[Start of Attachment]
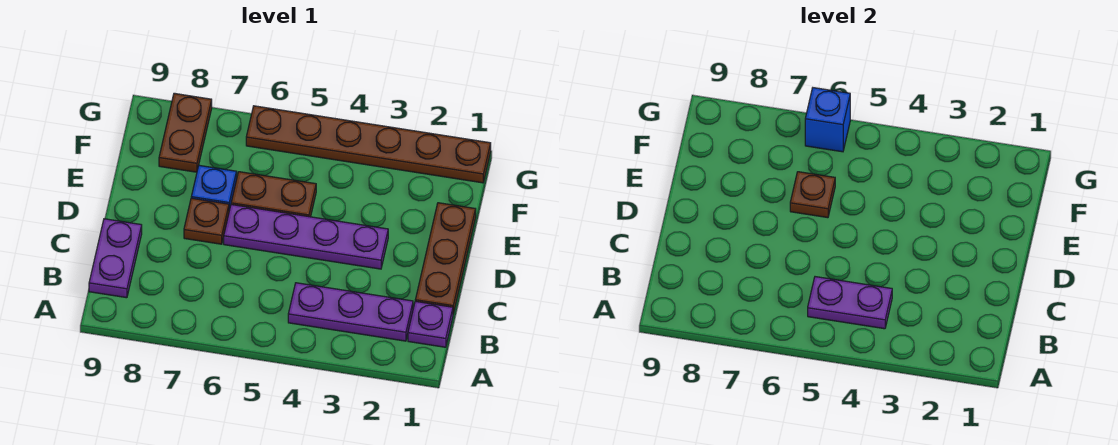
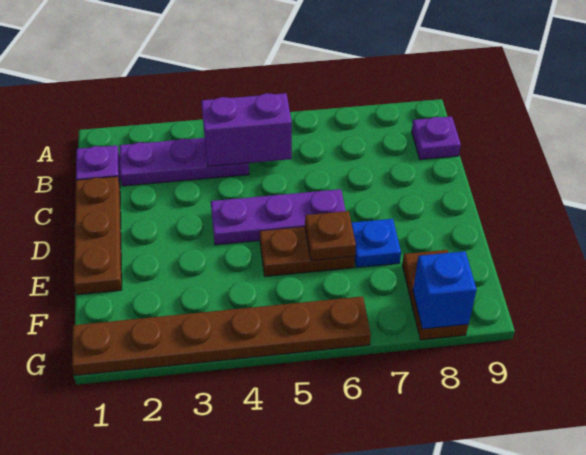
purple plate B4:B5 level 2 -> purple brick B4:B5 level 2
purple plate B9:C9 level 1 -> purple plate B9 level 1
purple plate D3:D6 level 1 -> purple plate D4:D6 level 1
brown plate D7 level 1 -> none
blue brick G6 level 2 -> blue brick G8 level 2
[End of Attachment]
### What to do
Write out the records once more, exactly as they stand, with no images.

### Exercise solution
purple plate B4:B5 level 2 -> purple brick B4:B5 level 2
purple plate B9:C9 level 1 -> purple plate B9 level 1
purple plate D3:D6 level 1 -> purple plate D4:D6 level 1
brown plate D7 level 1 -> none
blue brick G6 level 2 -> blue brick G8 level 2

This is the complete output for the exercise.